Problem details: Once you reach the line holding "grey teapot: 5 -> 3", write out that line and every later one exactly, ending with the last line of the data; write nothing else.

Data for this task:
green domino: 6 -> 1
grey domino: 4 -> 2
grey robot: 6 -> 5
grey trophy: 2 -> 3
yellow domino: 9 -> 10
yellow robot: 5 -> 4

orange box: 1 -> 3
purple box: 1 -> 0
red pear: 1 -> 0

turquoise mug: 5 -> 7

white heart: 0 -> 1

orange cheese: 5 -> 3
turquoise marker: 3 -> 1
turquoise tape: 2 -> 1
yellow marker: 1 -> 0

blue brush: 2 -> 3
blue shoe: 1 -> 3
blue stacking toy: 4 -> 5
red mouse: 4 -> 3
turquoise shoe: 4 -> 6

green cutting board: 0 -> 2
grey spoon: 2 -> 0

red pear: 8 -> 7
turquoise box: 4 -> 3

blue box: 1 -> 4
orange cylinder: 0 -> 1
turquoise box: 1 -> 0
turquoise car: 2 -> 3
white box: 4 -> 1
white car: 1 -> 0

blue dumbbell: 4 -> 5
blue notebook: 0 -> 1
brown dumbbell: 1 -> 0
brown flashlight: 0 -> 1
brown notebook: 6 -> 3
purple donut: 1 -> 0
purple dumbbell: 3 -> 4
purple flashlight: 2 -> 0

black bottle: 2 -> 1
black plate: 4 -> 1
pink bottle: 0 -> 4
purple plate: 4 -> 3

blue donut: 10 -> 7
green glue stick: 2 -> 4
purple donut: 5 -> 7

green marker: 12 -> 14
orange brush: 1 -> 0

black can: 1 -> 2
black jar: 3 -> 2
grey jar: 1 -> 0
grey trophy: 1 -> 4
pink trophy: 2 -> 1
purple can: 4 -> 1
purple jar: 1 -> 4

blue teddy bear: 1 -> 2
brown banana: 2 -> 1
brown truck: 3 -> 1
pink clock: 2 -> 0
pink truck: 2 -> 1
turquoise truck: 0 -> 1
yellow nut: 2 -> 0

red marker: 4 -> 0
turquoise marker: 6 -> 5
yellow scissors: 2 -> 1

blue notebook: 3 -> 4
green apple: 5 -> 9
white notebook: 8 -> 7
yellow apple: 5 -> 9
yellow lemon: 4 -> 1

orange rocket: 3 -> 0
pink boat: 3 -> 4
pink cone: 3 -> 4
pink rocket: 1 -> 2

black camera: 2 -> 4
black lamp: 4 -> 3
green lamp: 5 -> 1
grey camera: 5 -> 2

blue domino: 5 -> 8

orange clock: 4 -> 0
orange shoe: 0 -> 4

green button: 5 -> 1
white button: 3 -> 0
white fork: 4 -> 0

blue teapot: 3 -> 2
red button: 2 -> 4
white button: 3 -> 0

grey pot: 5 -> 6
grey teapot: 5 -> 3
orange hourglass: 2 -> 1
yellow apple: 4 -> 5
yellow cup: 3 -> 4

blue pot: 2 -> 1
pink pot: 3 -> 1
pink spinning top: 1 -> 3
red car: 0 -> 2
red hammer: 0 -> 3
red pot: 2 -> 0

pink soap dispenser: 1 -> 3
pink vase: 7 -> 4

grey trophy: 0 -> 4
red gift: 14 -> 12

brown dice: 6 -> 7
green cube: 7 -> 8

Worked solution:
grey teapot: 5 -> 3
orange hourglass: 2 -> 1
yellow apple: 4 -> 5
yellow cup: 3 -> 4

blue pot: 2 -> 1
pink pot: 3 -> 1
pink spinning top: 1 -> 3
red car: 0 -> 2
red hammer: 0 -> 3
red pot: 2 -> 0

pink soap dispenser: 1 -> 3
pink vase: 7 -> 4

grey trophy: 0 -> 4
red gift: 14 -> 12

brown dice: 6 -> 7
green cube: 7 -> 8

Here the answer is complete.